Image change detection data:
━━━━━━━━━━━━━━━━━━━━
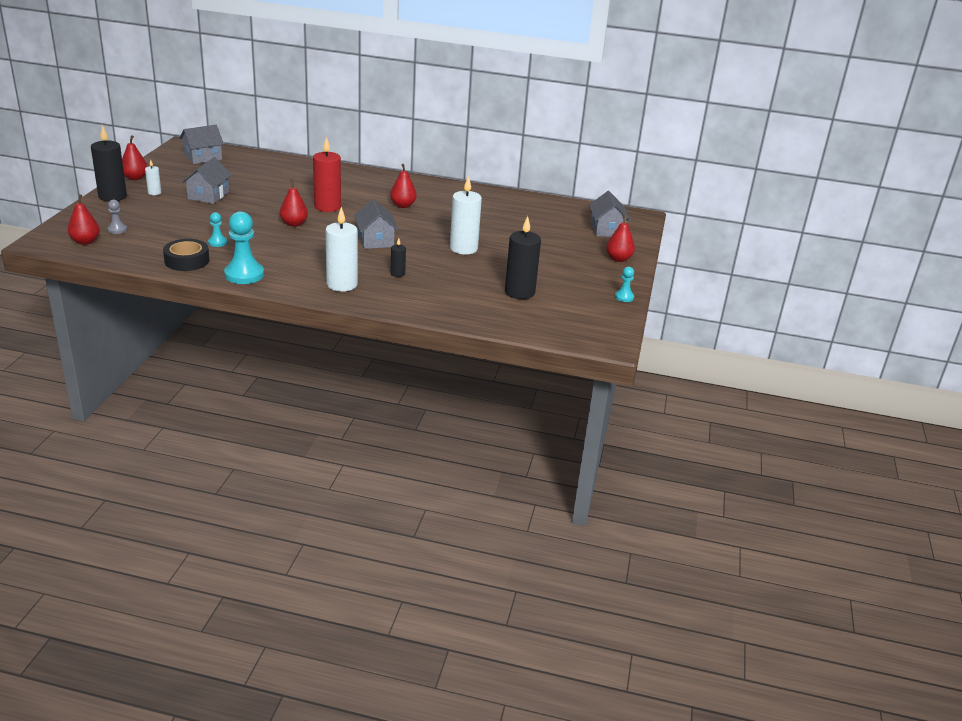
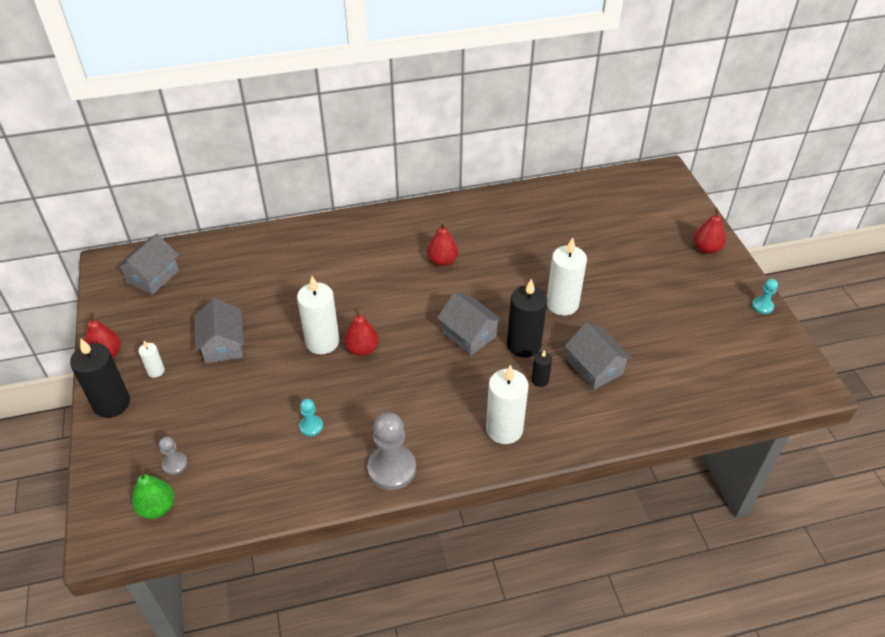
camera: 25 degrees left, 15 degrees up
(85, 241) = (157, 508): red pear -> green pear
(187, 260) = (307, 478): black tape -> none
(244, 275) = (391, 468): turquoise pawn -> grey pawn
(272, 213) = (322, 342): none -> white candle
(327, 207) = (369, 301): red candle -> none
(519, 292) = (673, 348): black candle -> black candle (524, 345)
(607, 229) = (657, 207): grey house -> grey house (595, 367)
━━━━━━━━━━━━━━━━━━━━
WHAT THIS TASK INVOLVES: Starting at the line in the records above that contains "(519, 292) = (673, 348): black", output every line up to and including the last one, with nothing added.

REPLY TO THE TASK:
(519, 292) = (673, 348): black candle -> black candle (524, 345)
(607, 229) = (657, 207): grey house -> grey house (595, 367)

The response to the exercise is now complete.